== PROVIDED MATERIAL ==
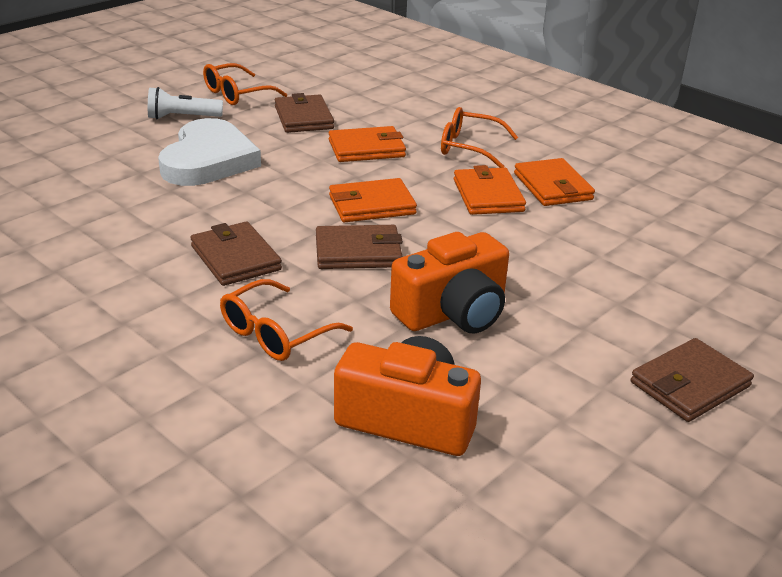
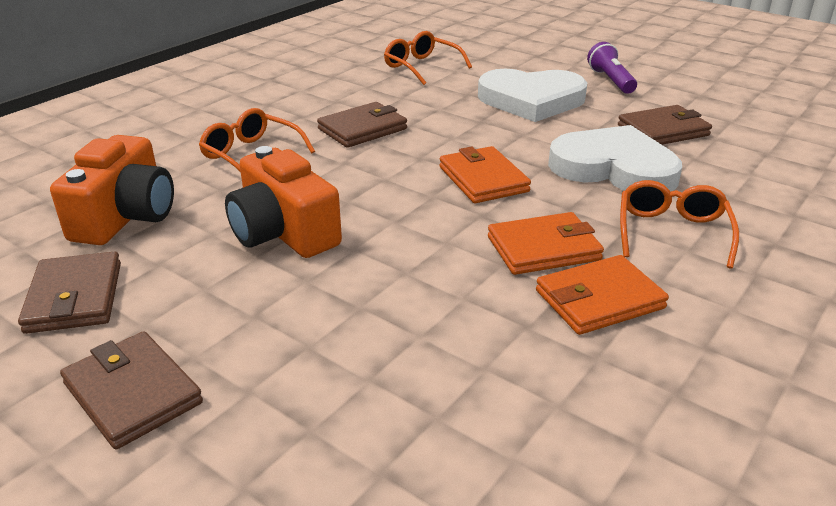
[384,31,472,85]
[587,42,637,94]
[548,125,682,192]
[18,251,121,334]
===
**WHAT TO PRODUCE:**
Return all of the data exactly as written, and drop the pictures.

**RESPONSE TO THIS EXERCISE:**
[384,31,472,85]
[587,42,637,94]
[548,125,682,192]
[18,251,121,334]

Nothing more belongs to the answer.